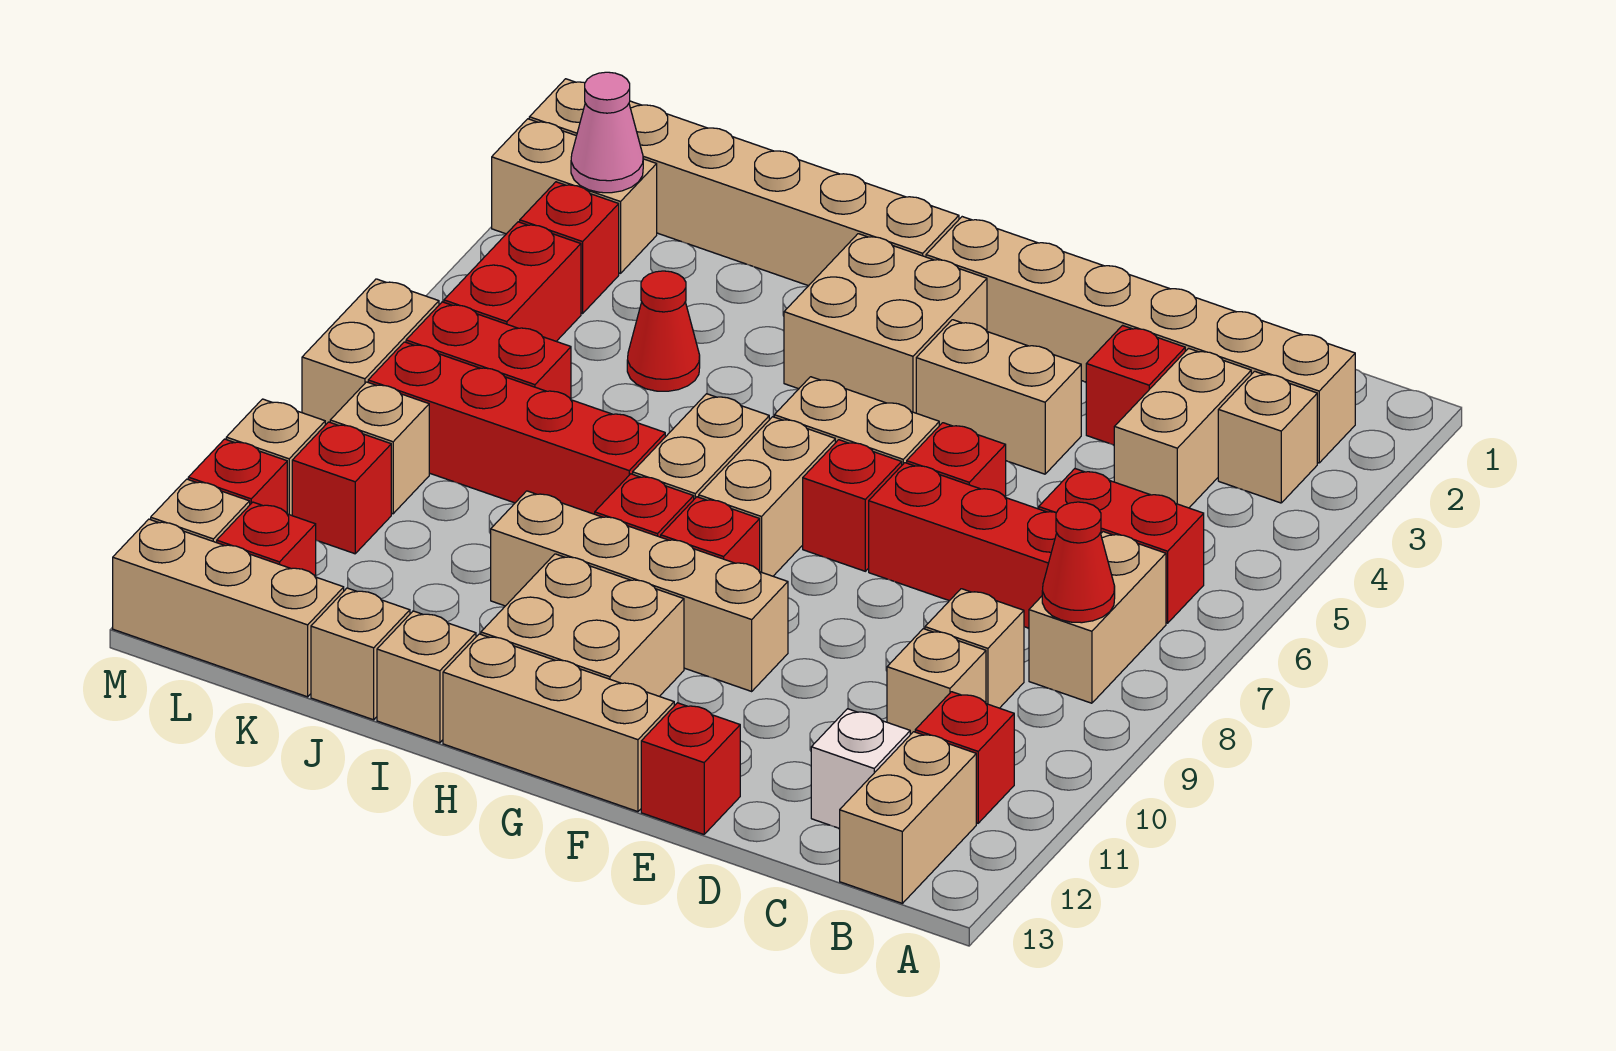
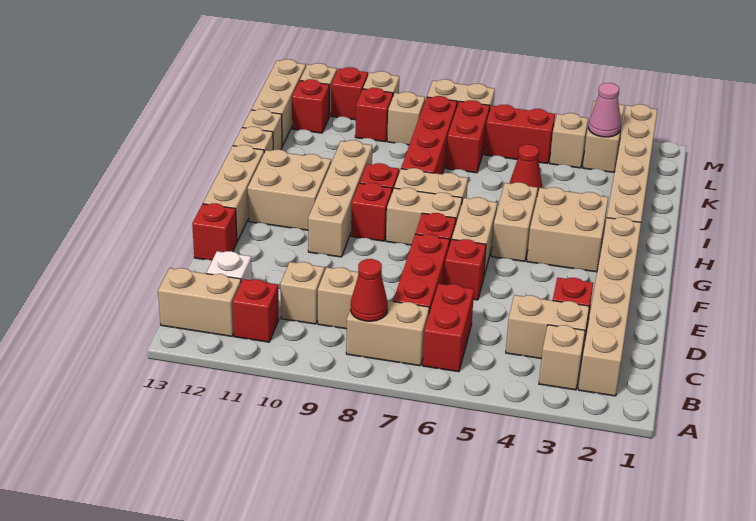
tan brick E4:F4 level 1 -> tan brick G5:H5 level 1
red brick L4 level 1 -> tan brick L4 level 1

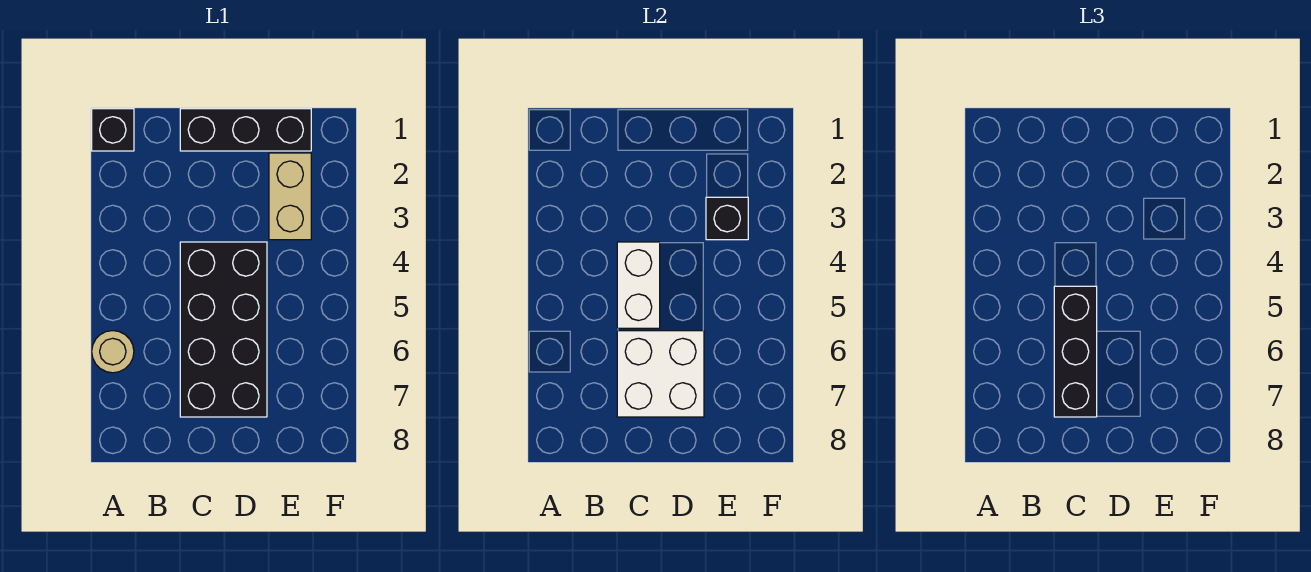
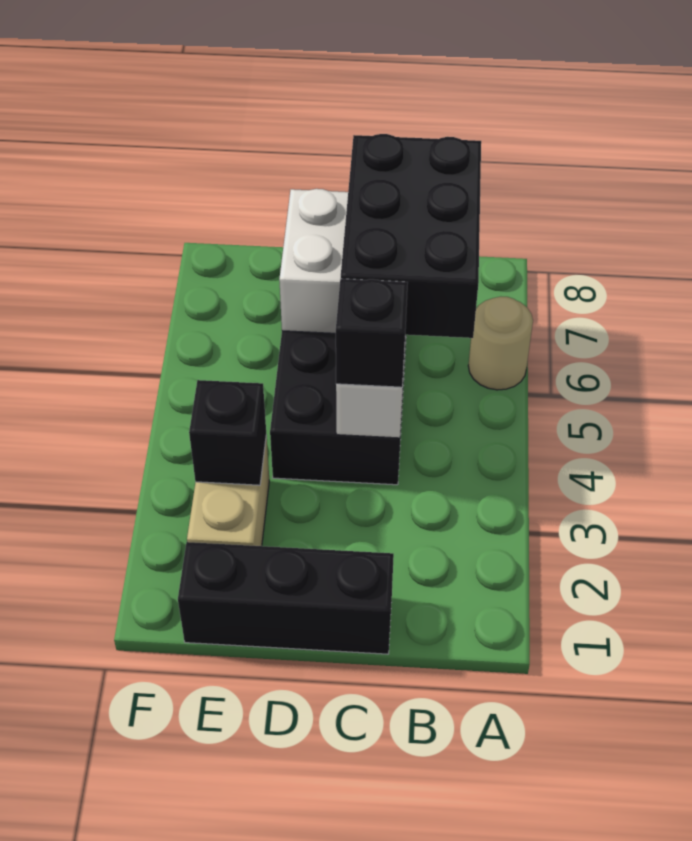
black brick A1 level 1 -> black brick C4 level 3
black brick C5:C7 level 3 -> black brick B5:C7 level 3

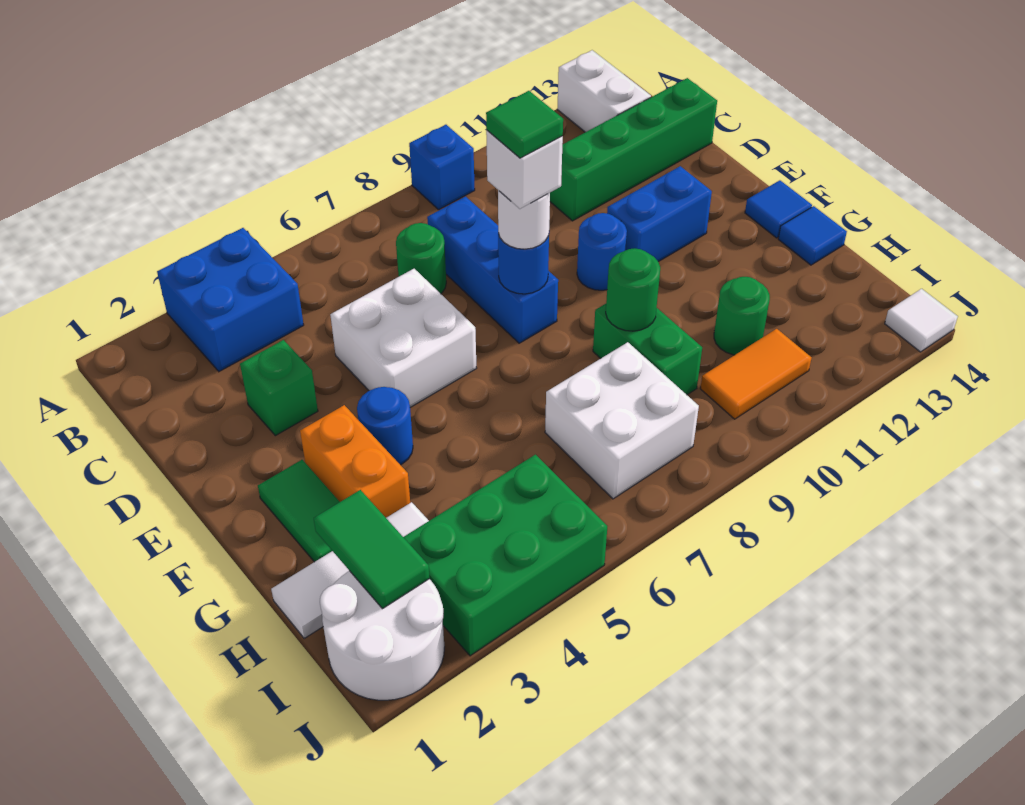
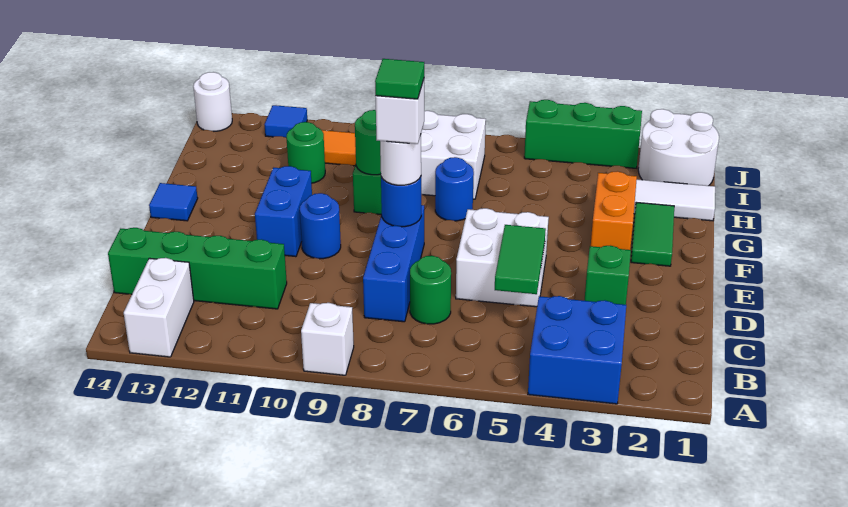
blue brick A9 level 1 -> white brick A9 level 1
blue brick E11:E12 level 1 -> blue brick E11:F11 level 1
blue round brick F4 level 1 -> blue round brick G7 level 1
blue tile G14 level 1 -> blue tile J12 level 1
green tile H2:I2 level 2 -> green tile C5:D5 level 2
green brick I3:J5 level 1 -> green brick J3:J5 level 1
white tile J14 level 1 -> white round brick J14 level 1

» ASSIGNMENT
Nothing but the pictures should be left out when the material above is copied.

» RESPONSE AREA
tan brick E4:F4 level 1 -> tan brick G5:H5 level 1
red brick L4 level 1 -> tan brick L4 level 1

black brick A1 level 1 -> black brick C4 level 3
black brick C5:C7 level 3 -> black brick B5:C7 level 3

blue brick A9 level 1 -> white brick A9 level 1
blue brick E11:E12 level 1 -> blue brick E11:F11 level 1
blue round brick F4 level 1 -> blue round brick G7 level 1
blue tile G14 level 1 -> blue tile J12 level 1
green tile H2:I2 level 2 -> green tile C5:D5 level 2
green brick I3:J5 level 1 -> green brick J3:J5 level 1
white tile J14 level 1 -> white round brick J14 level 1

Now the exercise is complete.